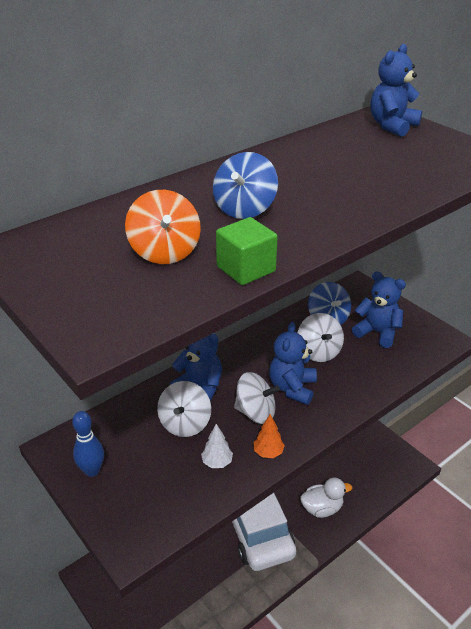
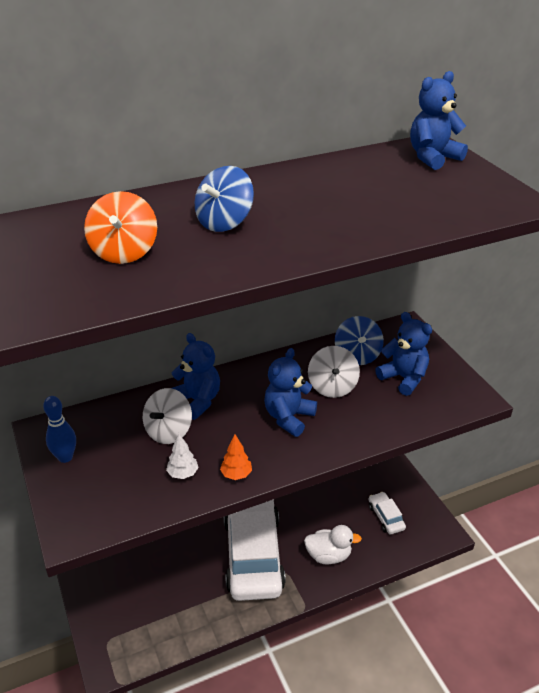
camera: 15 degrees right, 0 degrees up
green cube [216,217,278,285] -> none
white spinning top [234,372,280,424] -> none
none -> white car [368,492,406,534]

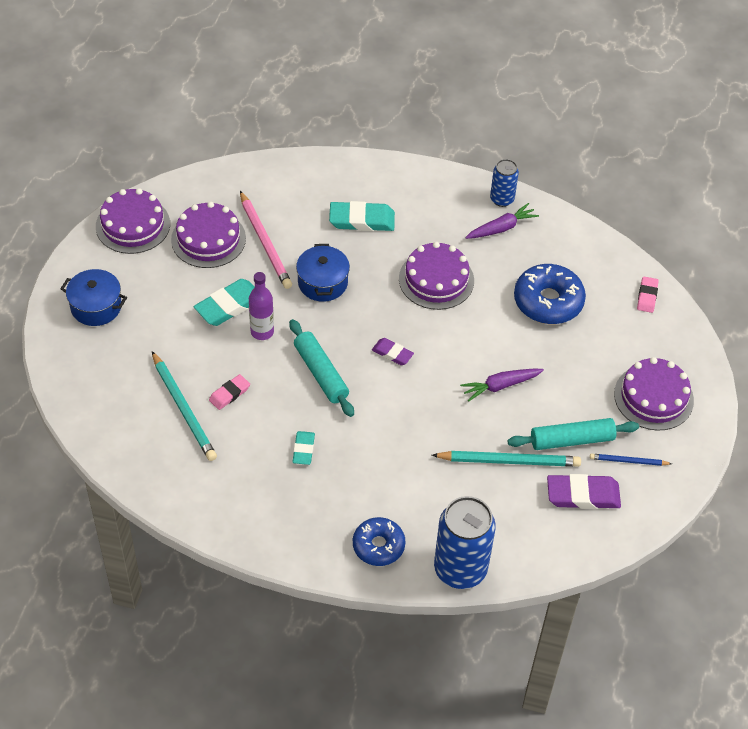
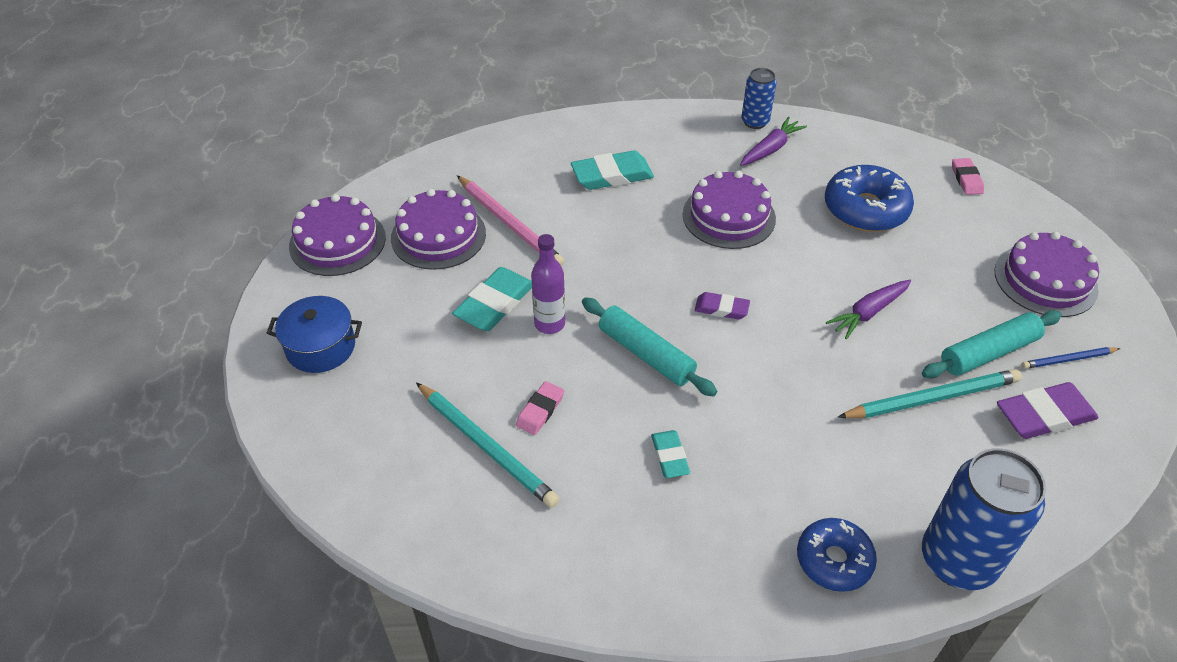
camera: 15 degrees left, 5 degrees down
blue pot [296,244,350,302] -> none

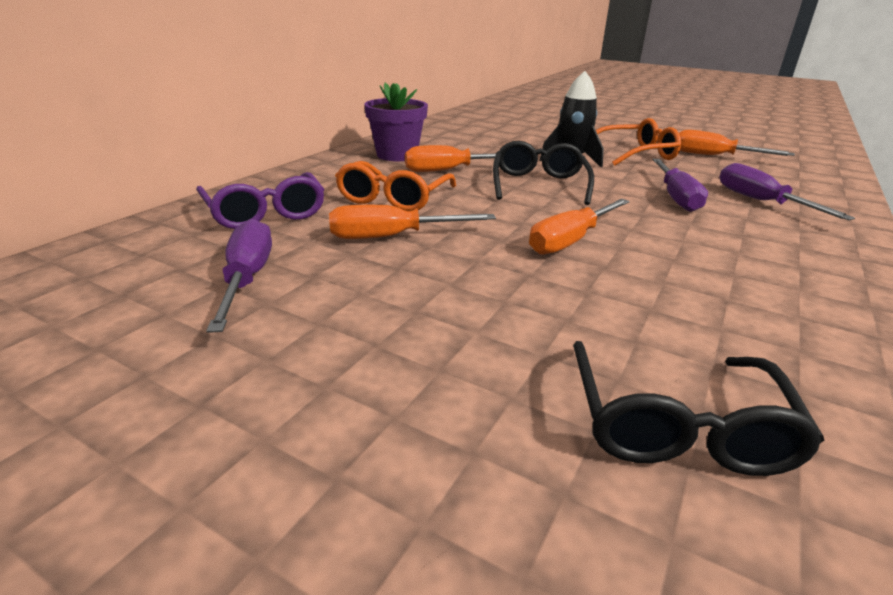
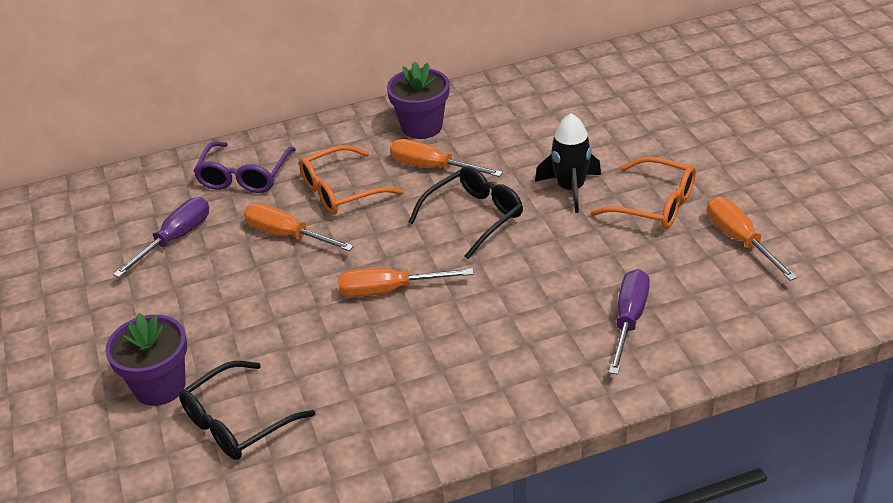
camera: 45 degrees right, 10 degrees up
purple screwdriver [652,159,708,212] -> none
none -> purple flower pot [105,313,187,406]

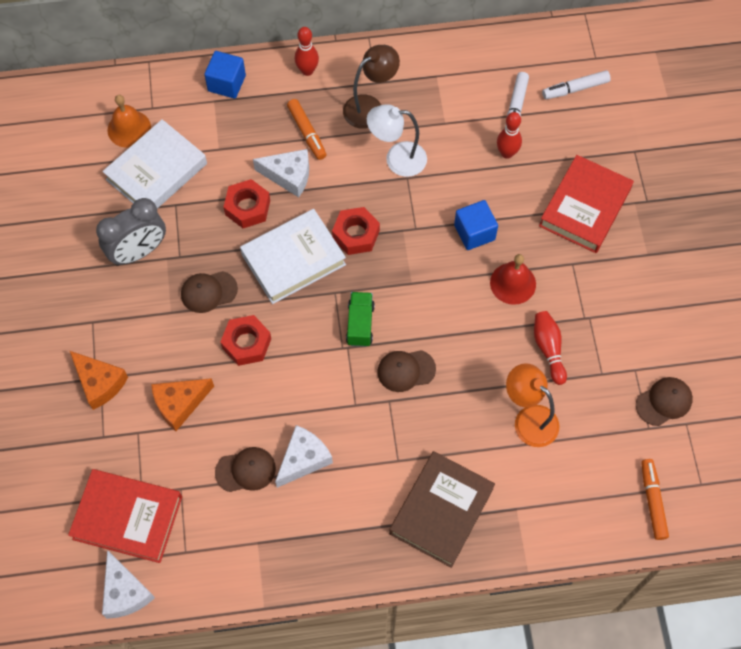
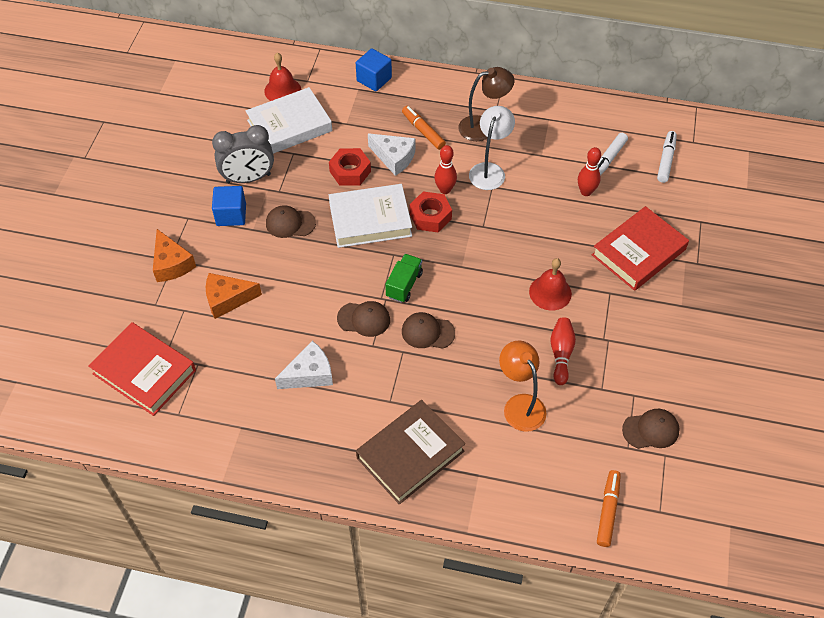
camera: 20 degrees right, 10 degrees down
white cheese [102,550,155,619] -> none
orange bell [108,95,151,148] -> red bell [264,53,301,101]
brown cap [215,447,276,492] -> brown cap moved to [337,301,390,337]
red nut [220,315,271,366] -> none
orange marker [287,99,327,160] -> orange marker turned 150 degrees clockwise [402,106,446,150]
red bowling pin [295,27,319,76] -> red bowling pin moved to [434,145,457,194]
white lamp [367,104,427,177] -> white lamp turned 90 degrees clockwise [469,106,515,190]
blue cube [454,200,498,250] -> blue cube moved to [212,186,246,226]
white marker [542,70,611,99] -> white marker turned 105 degrees clockwise [657,131,677,183]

════════

> TASK INSTRUCTIONS
Without including any picture, print every record exactly as written above.

> WRITTEN SOLUTION
camera: 15 degrees right, 0 degrees up
green cube [216,217,278,285] -> none
white spinning top [234,372,280,424] -> none
none -> white car [368,492,406,534]

camera: 15 degrees left, 5 degrees down
blue pot [296,244,350,302] -> none

camera: 45 degrees right, 10 degrees up
purple screwdriver [652,159,708,212] -> none
none -> purple flower pot [105,313,187,406]

camera: 20 degrees right, 10 degrees down
white cheese [102,550,155,619] -> none
orange bell [108,95,151,148] -> red bell [264,53,301,101]
brown cap [215,447,276,492] -> brown cap moved to [337,301,390,337]
red nut [220,315,271,366] -> none
orange marker [287,99,327,160] -> orange marker turned 150 degrees clockwise [402,106,446,150]
red bowling pin [295,27,319,76] -> red bowling pin moved to [434,145,457,194]
white lamp [367,104,427,177] -> white lamp turned 90 degrees clockwise [469,106,515,190]
blue cube [454,200,498,250] -> blue cube moved to [212,186,246,226]
white marker [542,70,611,99] -> white marker turned 105 degrees clockwise [657,131,677,183]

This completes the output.